*How to complete this task*
Copy out each line of the data below in which "degrees" appears.

*Excerpted data*
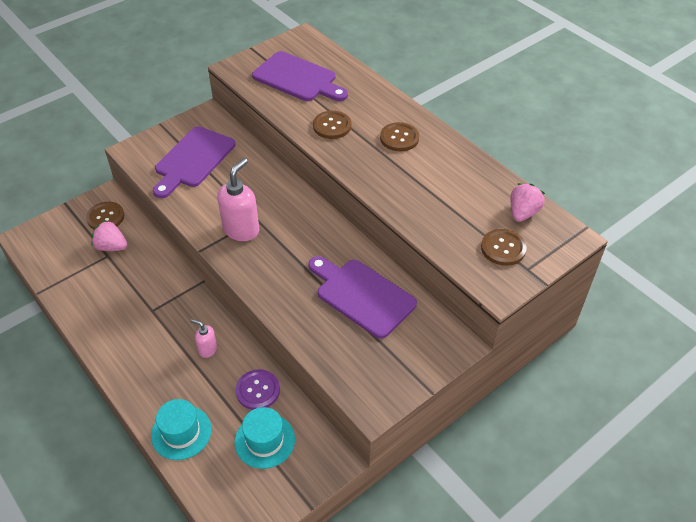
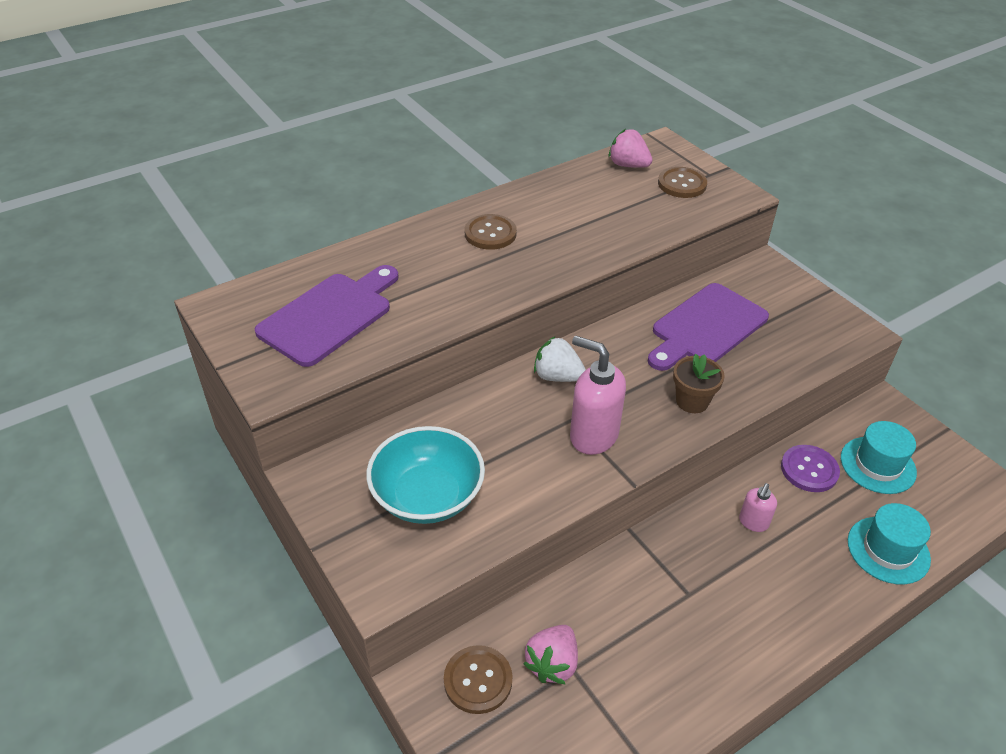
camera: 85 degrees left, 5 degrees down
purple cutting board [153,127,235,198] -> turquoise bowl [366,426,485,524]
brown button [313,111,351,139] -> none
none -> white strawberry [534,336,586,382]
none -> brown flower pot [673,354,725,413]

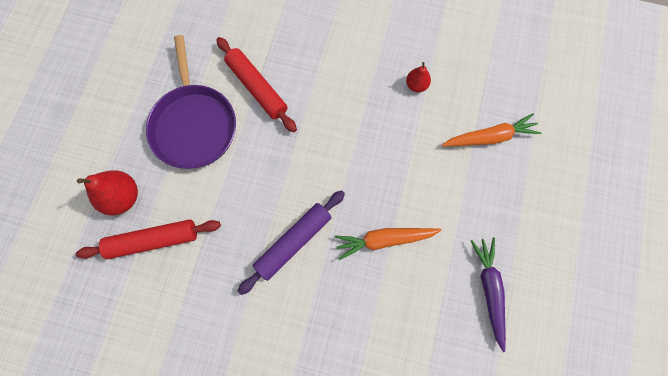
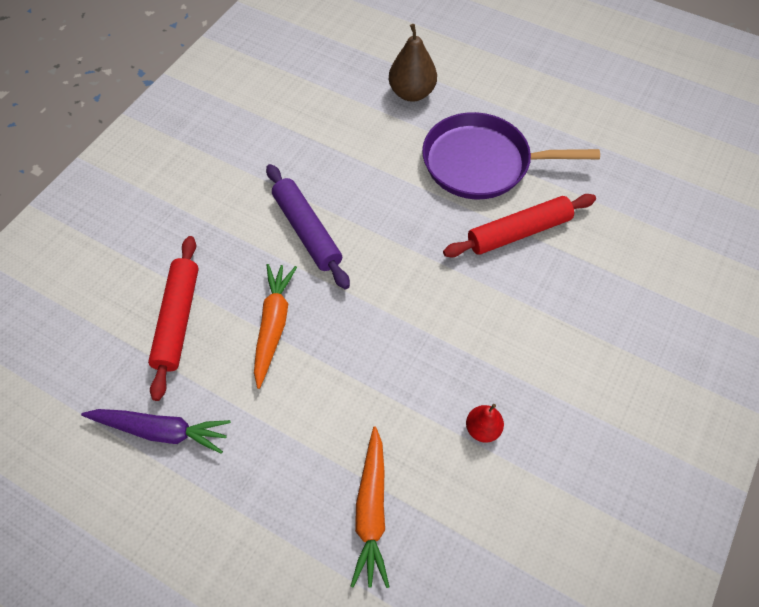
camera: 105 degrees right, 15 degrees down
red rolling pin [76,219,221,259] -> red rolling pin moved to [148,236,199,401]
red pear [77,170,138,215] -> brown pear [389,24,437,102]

*Problem solution*
camera: 85 degrees left, 5 degrees down
camera: 105 degrees right, 15 degrees down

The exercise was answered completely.